### Task to complete
Copy out in full every line below that contains the string "kern". Uppercase and lowercase letters count as different.

======== Input rows

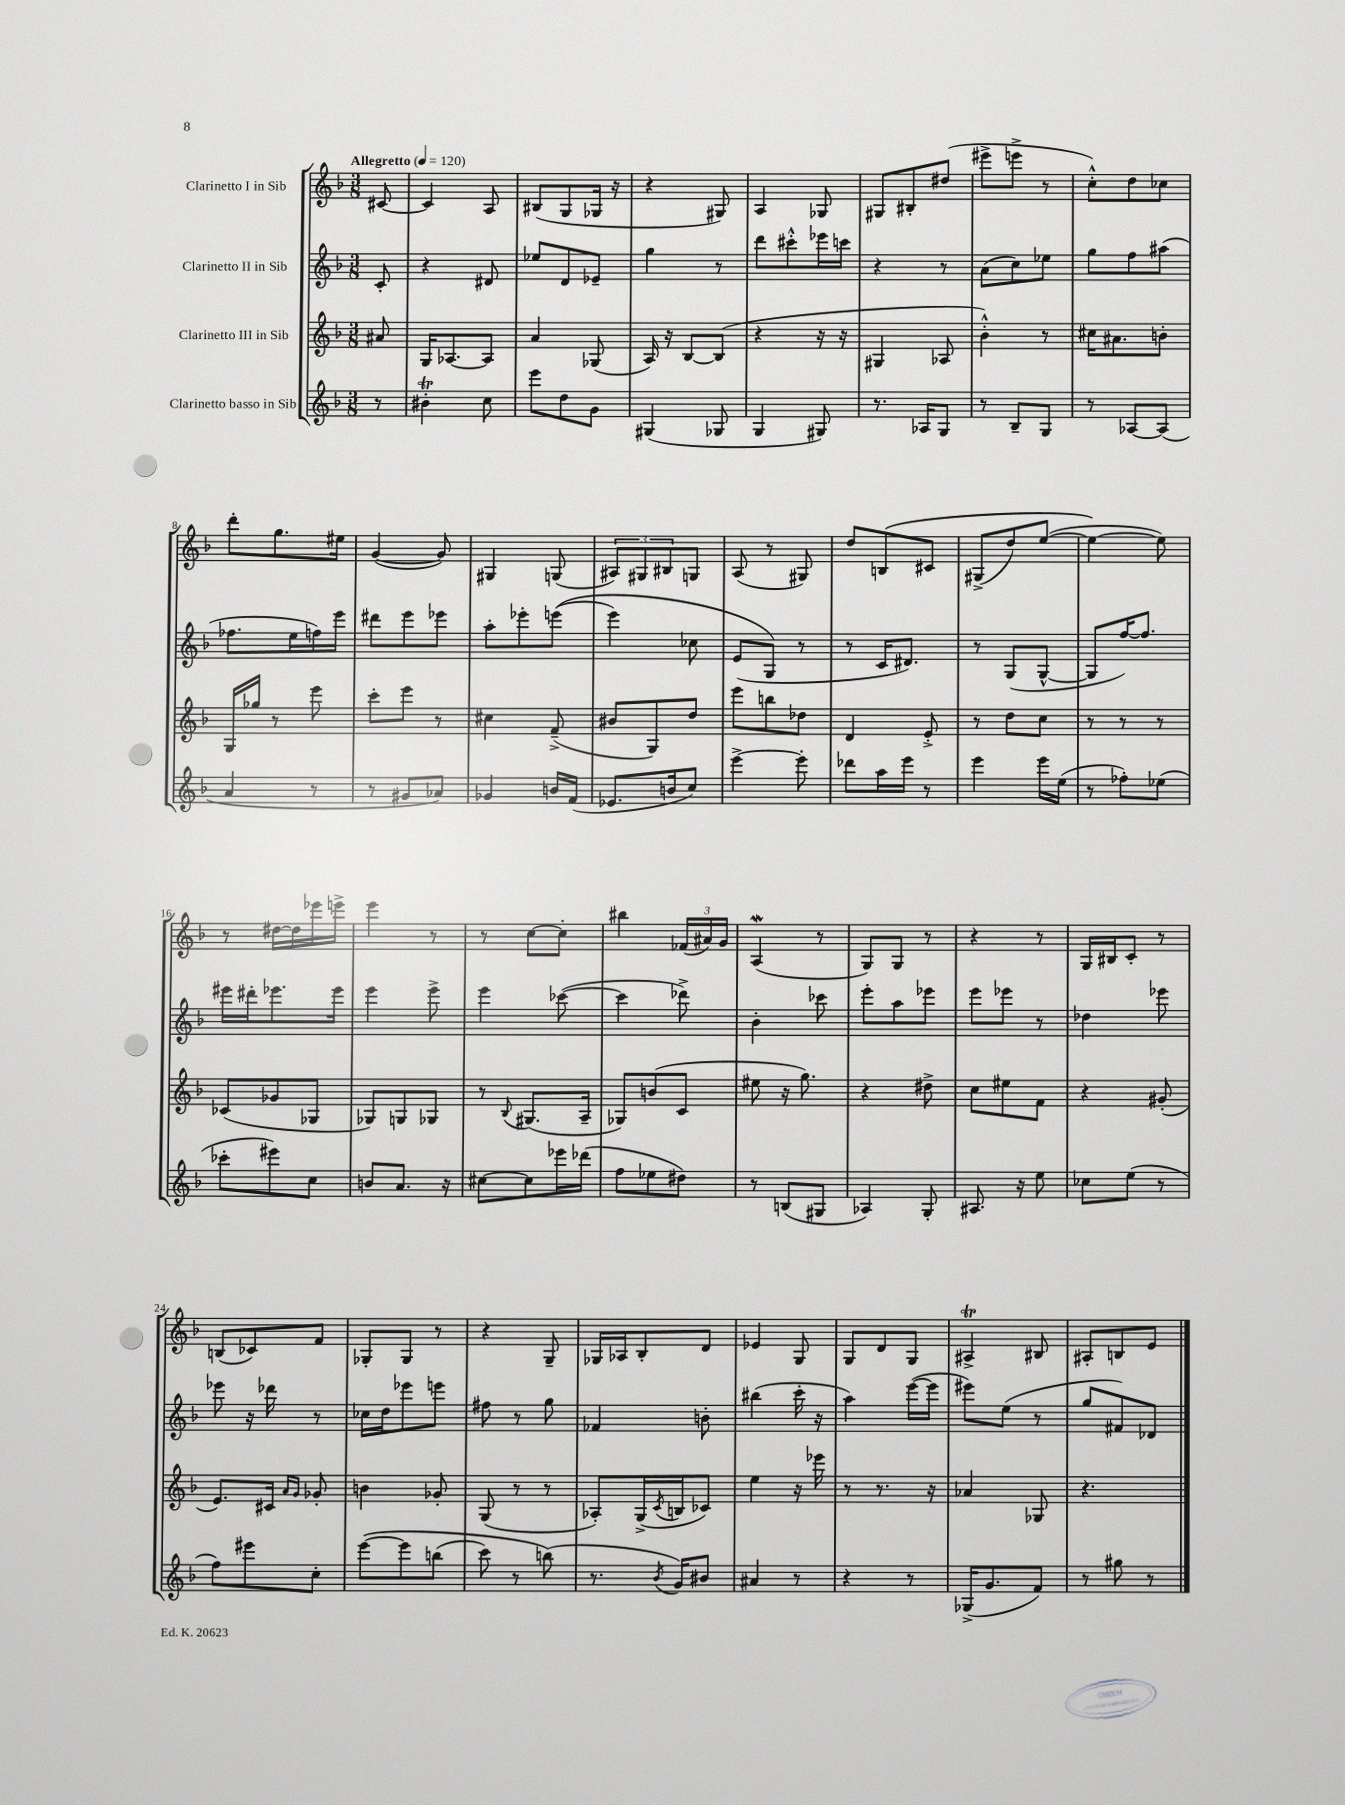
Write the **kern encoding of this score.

**kern	**kern	**kern	**kern
*staff4	*staff3	*staff2	*staff1
*clefG2	*clefG2	*clefG2	*clefG2
*k[b-]	*k[b-]	*k[b-]	*k[b-]
*M3/8	*M3/8	*M3/8	*M3/8
*MM120	*MM120	*MM120	*MM120
8r	8a#/	8c'/	[8c#/
=	=	=	=
4b#'\	16G/LK	4r	4c#/]
.	[8.A-/	.	.
8cc\	8A-/]J	8d#/	8A/
=	=	=	=
8eee\L	4a/	8ee-/L	(8B#/L
8dd\	.	8d/	8G/
8g\J	(8G-/	8e-~/J	16G-/Jk
.	.	.	16r
=	=	=	=
(4G#/	16A/)	4gg\	4r
.	16r	.	.
.	[8B-/L	.	.
8G-/	(8B-/]J	8r	8G#/)
=	=	=	=
4G/	4r	8ddd\L	4A/
.	.	8ccc#'^^\	.
8G#/)	16r	16eee-\L	8G-/
.	16r	16ccc\JJ	.
=	=	=	=
8.r	4G#/	4r	8G#/L
.	.	.	8B#'/
16A-/LK	.	.	.
8G/J	8A-/	8r	(8dd#/J
=	=	=	=
8r	4b-'^^\)	(8a\L	8eee#^\L
8B-~/L	.	8cc\)	8eee^\J
8G/J	8r	8ee-\J	8r
=	=	=	=
8r	16cc#\LK	8gg\L	8cc'^^\L)
.	8.a#\	.	.
[8A-/L	.	8ff\	8dd\
(8A-/]J	8b'\J	(8aa#\J	8cc-\J
=	=	=	=
4a/	16G/LL	8.ff-\L	8ddd'\L
.	16gg-/JJ	.	.
.	8r	.	8.gg\
.	.	16ee\L	.
8r	8eee\	16ff\)	.
.	.	16eee\JJ	16ee#\Jk
=	=	=	=
8r	8ccc'\L	8ddd#\L	([4g/
8g#/L	8eee\J	8eee\	.
8a-/J)	8r	8eee-\J	8g/])
=	=	=	=
4g-/	4cc#\	8aa'\L	4G#/
.	.	8eee-'\	.
16b/LL	(8f~^/	&((8eee\J	(8G/
(16f/JJ	.	.	.
=	=	=	=
8.e-/L	8b#/L	4eee\)	12A#/L)
.	.	.	12G#/
.	8G/)	.	.
.	.	.	12B#/
16b/k	.	.	.
8cc/J)	8dd/J	8cc-\	8G/J
=	=	=	=
[4eee^\	8eee\L	(8e/L	(8A/
.	8bb\	8G/J&)	8r
8eee'\]	8dd-\J	8r	8G#/)
=	=	=	=
8ddd-\L	4d/	8r	8dd/L
16aa\L	.	16c/LK	&(8B/
16eee\JJ	.	8.d#/J)	.
8r	8e'^/	.	8c#/J
=	=	=	=
4eee\	8r	8r	(8G#^/L
.	8dd\L	(8G/L	8dd/)
16eee\LL	8cc\J	[8G^^/J	([8ee/J
(16ee\JJ	.	.	.
=	=	=	=
8r	8r	8G/]L	4ee\_&)
8ff-'\L)	8r	[16ff/K)	.
.	.	8.ff/]J	.
(8ee-\J	8r	.	8ee\])
=	=	=	=
8ccc-'\L	(8c-/L	16eee#\LL	8r
.	.	16ddd#'\J	.
8eee#\)	8g-/	8.eee-\	[16dd#\LL
.	.	.	16dd#\]
8cc\J	8G-/J	.	16eee-\
.	.	16eee-\Jk	16eee^\JJ
=	=	=	=
8b/L	8G-/L)	4eee\	4eee\
8.a/J	8G/	.	.
.	8G-/J	8eee^\	8r
16r	.	.	.
=	=	=	=
[8cc#\L	8r	4eee\	8r
.	8qqB-/	.	.
8cc#\]	(8.G#/L	.	[8cc\L
16eee-\L	.	([8ccc-\	8cc'\]J
(16ddd-\JJ	16A~/Jk	.	.
=	=	=	=
8ff\L	8G-/L)	4ccc-\]	4bb#\
8ee-\	(8b/	.	.
8dd#\J)	8c/J	8ddd-^\)	(24f-/LL
.	.	.	24a#/)
.	.	.	24g/JJ
=	=	=	=
8r	8ee#\	4b-'\	(4A/
(8B/L	16r	.	.
.	8.gg\)	.	.
8G#/J	.	8ccc-\	8r
=	=	=	=
4A-/)	4r	8eee'\L	8G/L)
.	.	8aa\	8G/J
8G'/	8dd#^\	8eee-\J	8r
=	=	=	=
8.A#/	8cc\L	8eee\L	4r
.	8ee#\	8eee-\J	.
16r	.	.	.
8ee\	8f\J	8r	8r
=	=	=	=
8cc-\L	4r	4dd-\	16G/LL
.	.	.	16B#/J
(8ee\J	.	.	8c'/J
8r	(8g#'/	8eee-\	8r
=	=	=	=
8ff\L)	8.e/L)	8eee-\	(8B/L
8eee#\	.	16r	8c-/)
.	16c#/Jk	16ddd-\	.
.	16qqa/LL	.	.
.	16qqg/JJ	.	.
8cc'\J	8g-'/	8r	8f/J
=	=	=	=
&([8eee\L	4b\	16cc-\LL	8G-'/L
.	.	16dd\J	.
8eee\]	.	8eee-\	8G-/J
(8bb\J	8g-'/	8eee\J	8r
=	=	=	=
8ccc\)	(8G/	8ff#\	4r
8r	8r	8r	.
(8bb\&)	8r	8gg\	8G~/
=	=	=	=
8.r	8A-'/L)	4f-/	16G-/LL
.	.	.	16A-/J
.	(16G^/L	.	8B-'/
8qb-/	8qc/	.	.
16g/LK)	16B/J	.	.
8b#/J	8c-/J)	8b'\	8d/J
=	=	=	=
4a#/	4ee\	(4bb#\	4e-/
8r	16r	16ccc'\	8G/
.	16eee-\	16r	.
=	=	=	=
4r	8r	4aa\)	8G/L
.	8.r	.	8d/
8r	.	([16eee\LL	8G/J
.	16r	16eee\]JJ	.
=	=	=	=
(16G-^/LK	4a-/	8eee#\L)	4A#^/
8.g/	.	.	.
.	.	(8ee\J	.
8f/J)	8G-/	8r	8B#/
=	=	=	=
8r	4.r	8gg/L	8A#'/L
8gg#\	.	8f#/)	8B/
8r	.	8d-/J	8e/J
==	==	==	==
*-	*-	*-	*-
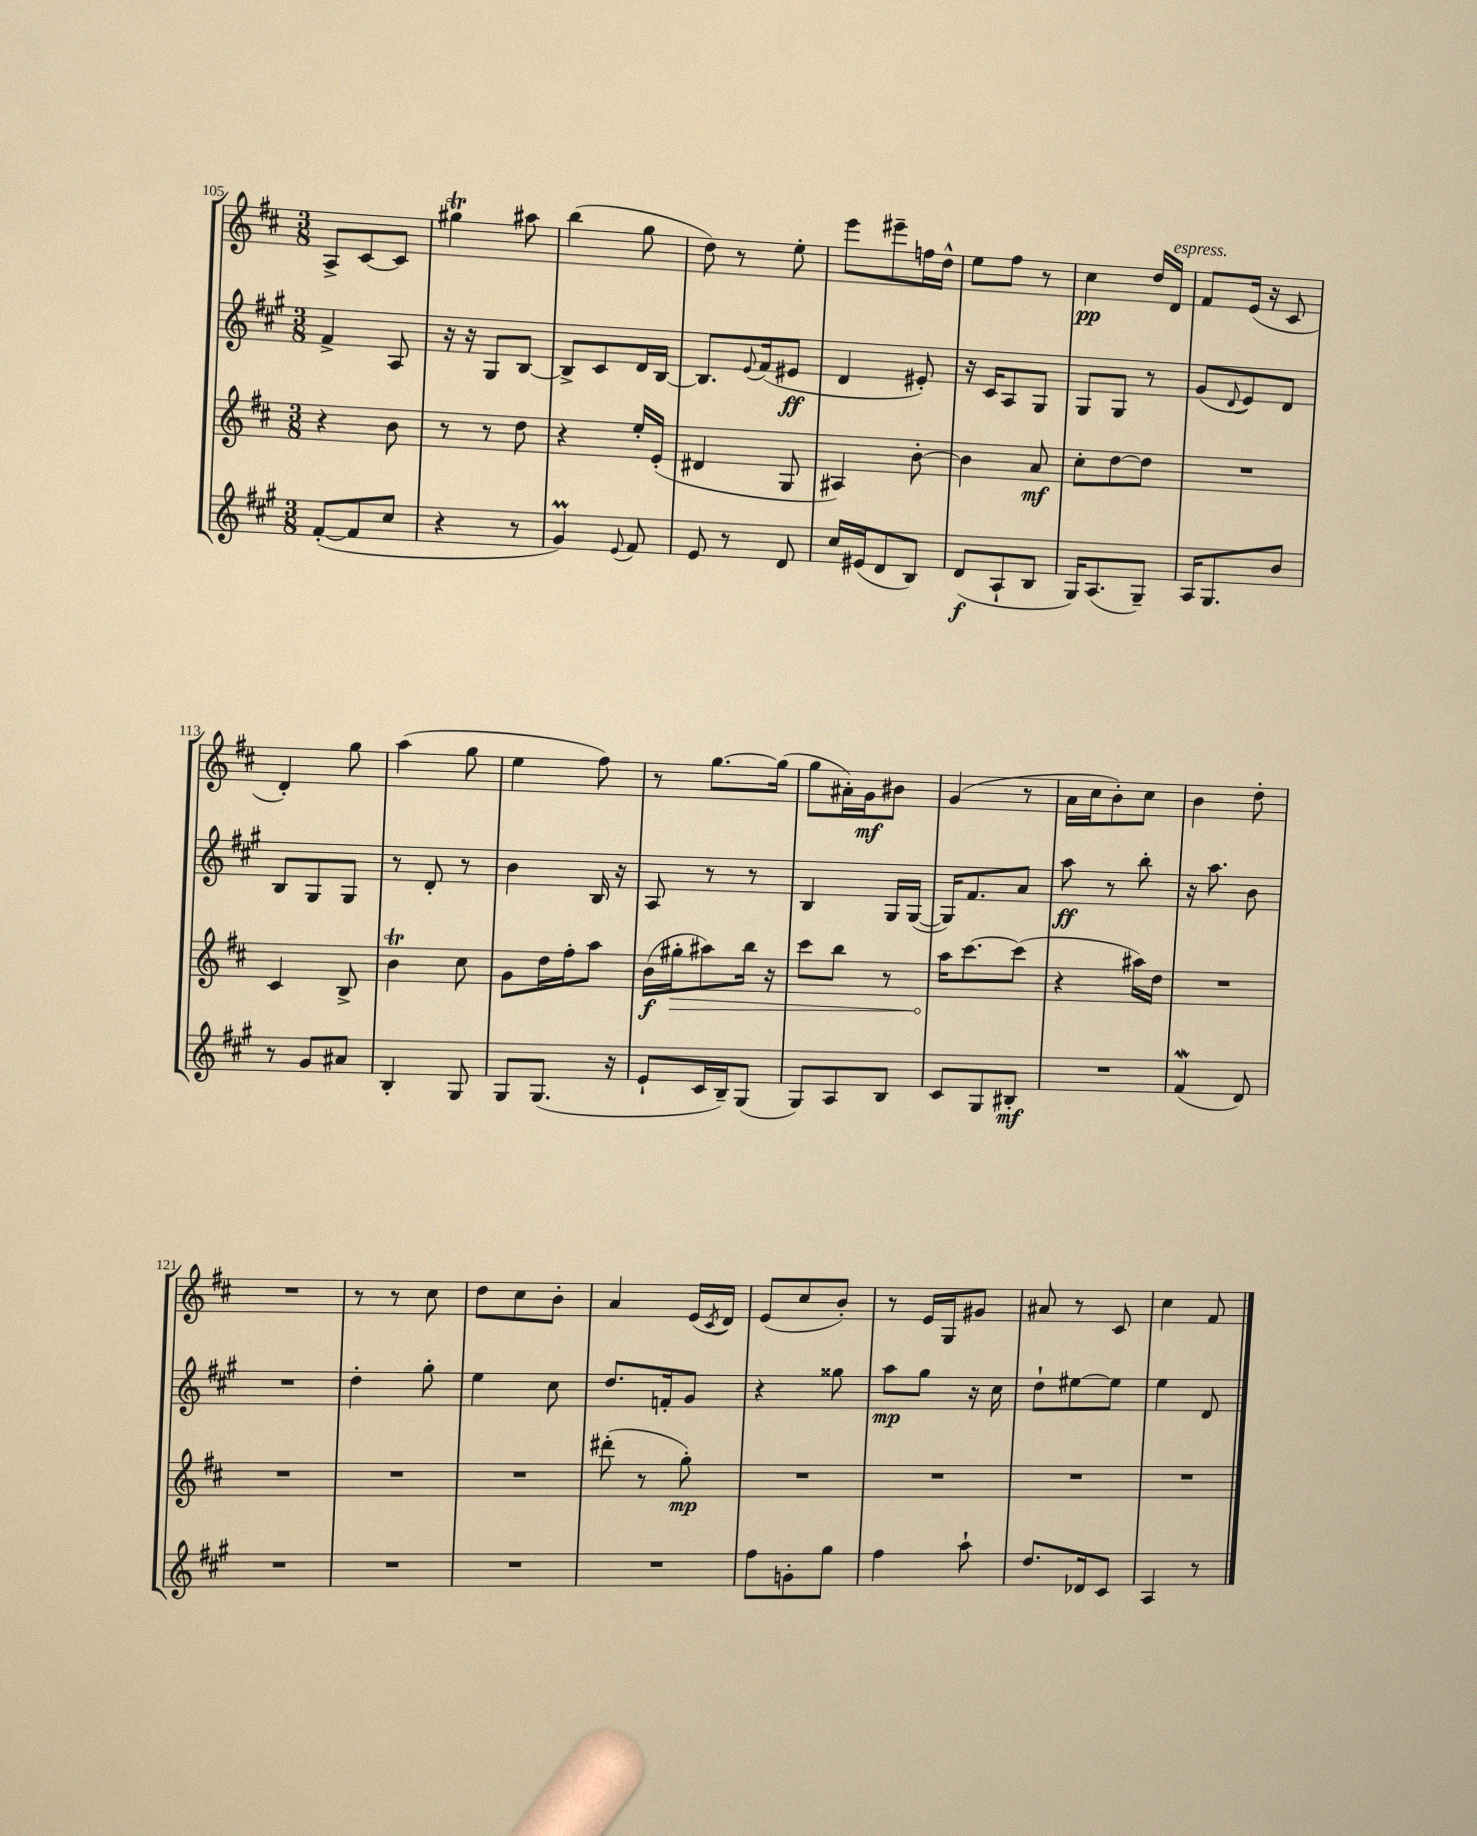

================

### Response to the exercise
Write the **kern encoding of this score.
**kern	**kern	**kern	**kern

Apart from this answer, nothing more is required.